Transcribe the records below exactly as they appear, omitting any pictures.

══ Records for this task ══

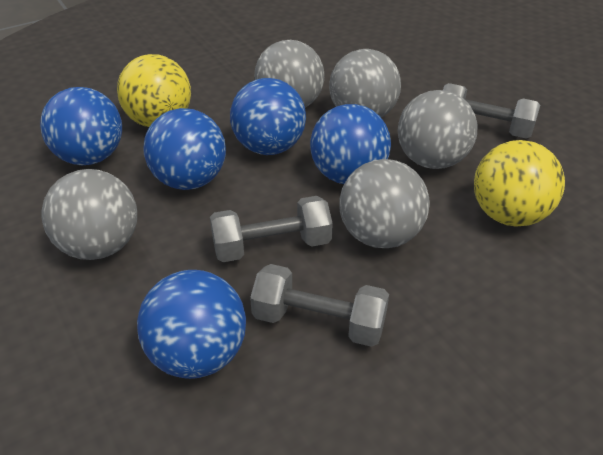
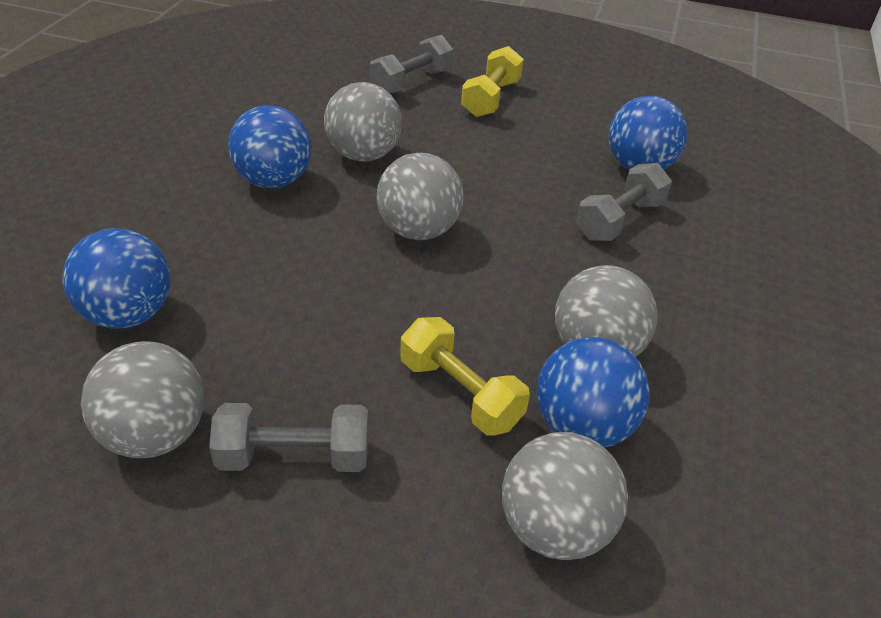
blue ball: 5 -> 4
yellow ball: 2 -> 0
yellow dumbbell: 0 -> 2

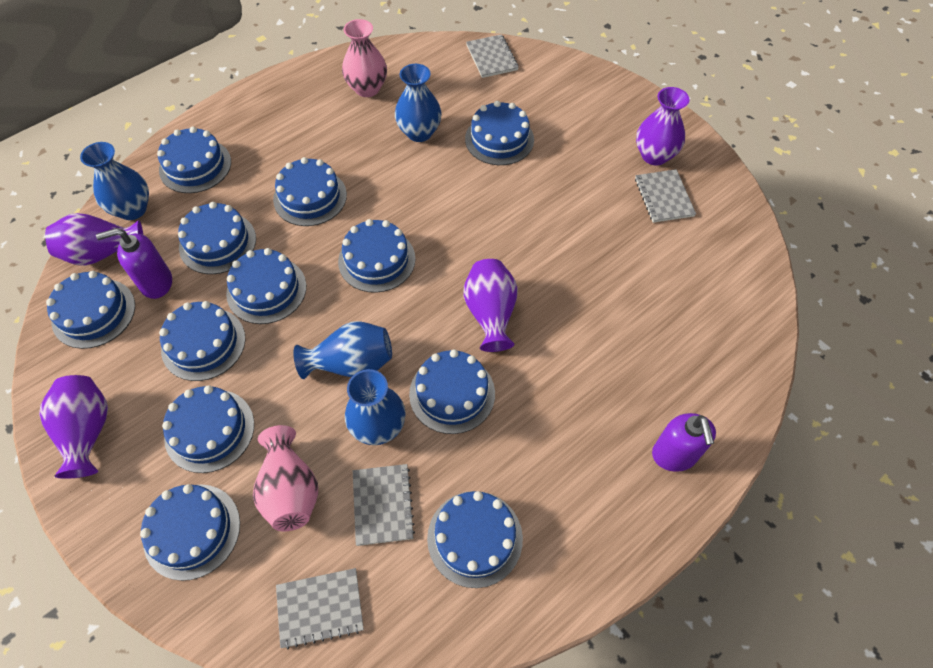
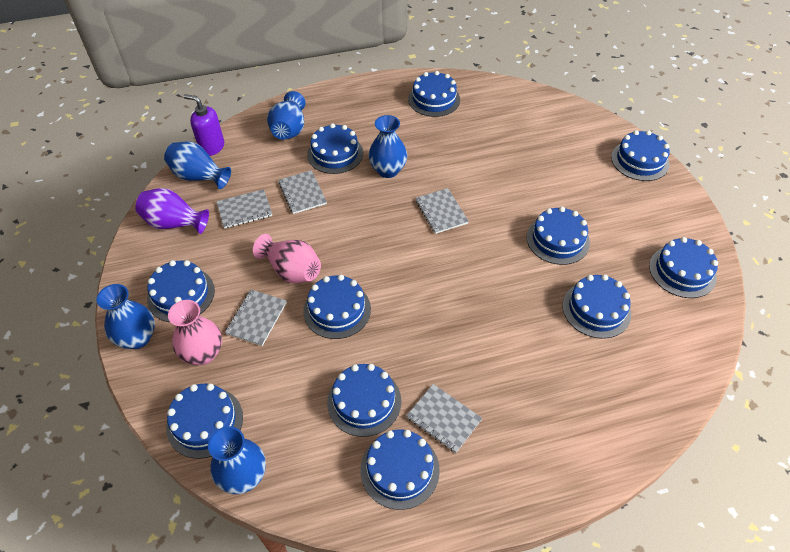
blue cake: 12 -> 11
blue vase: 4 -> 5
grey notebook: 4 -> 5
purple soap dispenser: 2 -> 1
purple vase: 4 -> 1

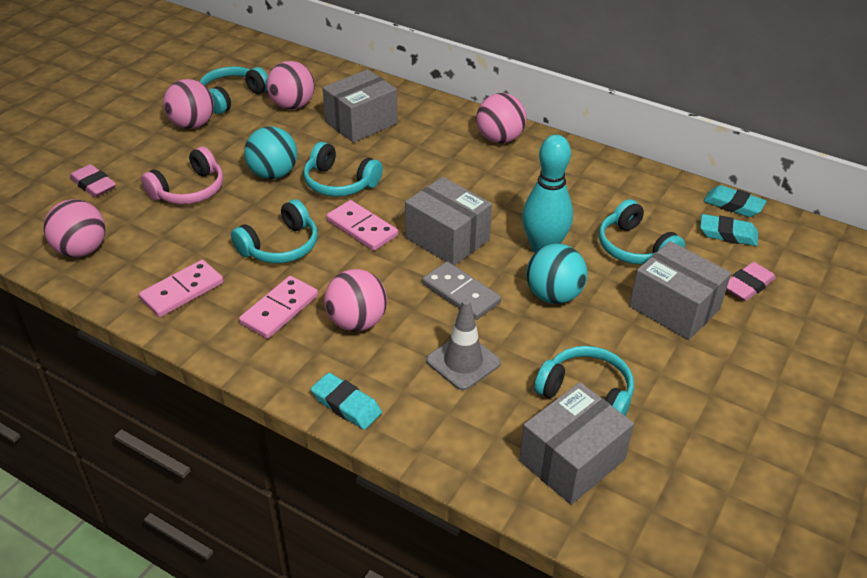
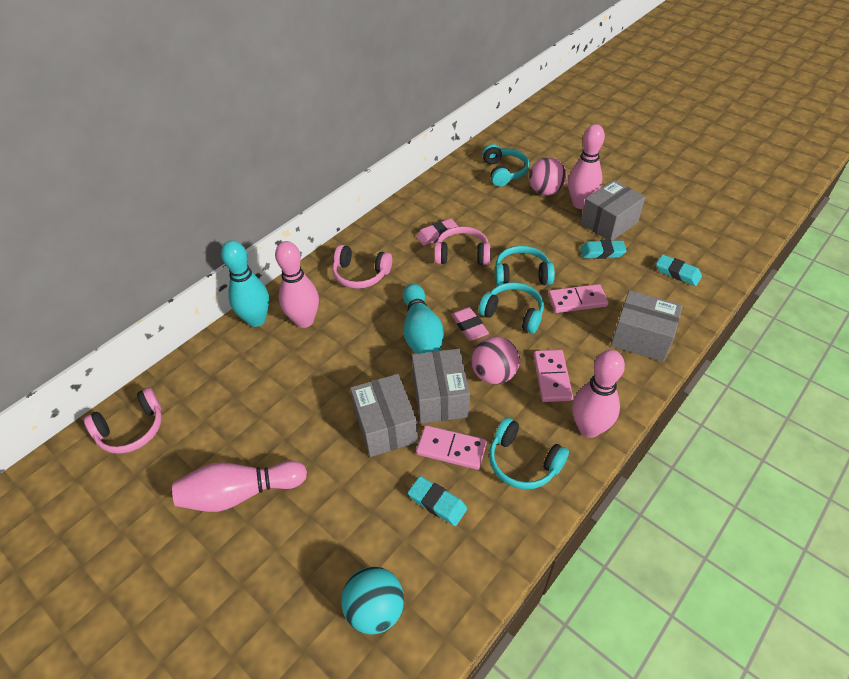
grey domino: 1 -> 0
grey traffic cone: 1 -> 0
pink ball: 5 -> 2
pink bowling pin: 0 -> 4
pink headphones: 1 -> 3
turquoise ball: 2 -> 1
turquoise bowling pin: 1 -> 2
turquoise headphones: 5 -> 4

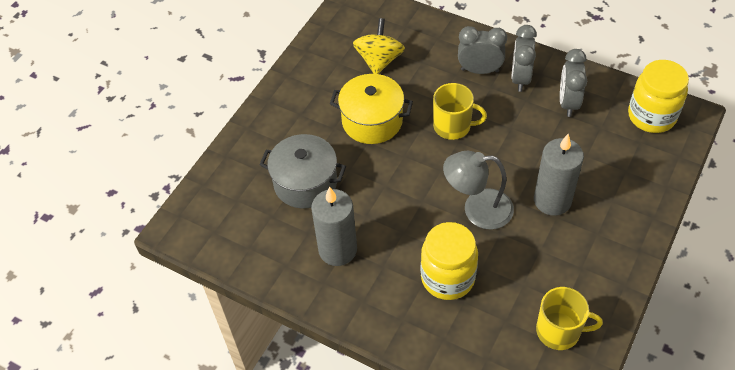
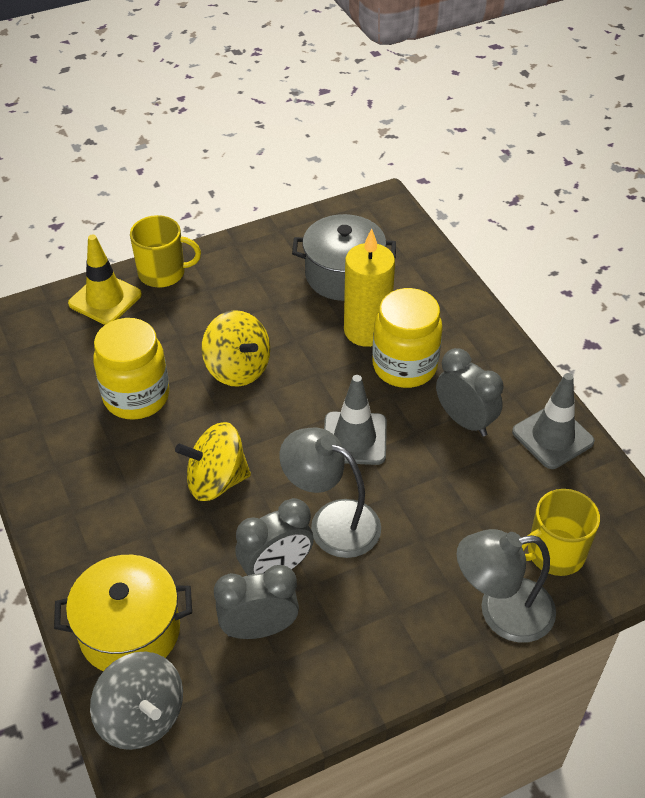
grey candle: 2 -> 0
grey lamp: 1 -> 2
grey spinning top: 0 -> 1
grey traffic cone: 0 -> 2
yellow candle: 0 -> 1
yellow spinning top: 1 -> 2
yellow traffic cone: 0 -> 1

═══

Answer for this exercise:
blue ball: 5 -> 4
yellow ball: 2 -> 0
yellow dumbbell: 0 -> 2

blue cake: 12 -> 11
blue vase: 4 -> 5
grey notebook: 4 -> 5
purple soap dispenser: 2 -> 1
purple vase: 4 -> 1

grey domino: 1 -> 0
grey traffic cone: 1 -> 0
pink ball: 5 -> 2
pink bowling pin: 0 -> 4
pink headphones: 1 -> 3
turquoise ball: 2 -> 1
turquoise bowling pin: 1 -> 2
turquoise headphones: 5 -> 4

grey candle: 2 -> 0
grey lamp: 1 -> 2
grey spinning top: 0 -> 1
grey traffic cone: 0 -> 2
yellow candle: 0 -> 1
yellow spinning top: 1 -> 2
yellow traffic cone: 0 -> 1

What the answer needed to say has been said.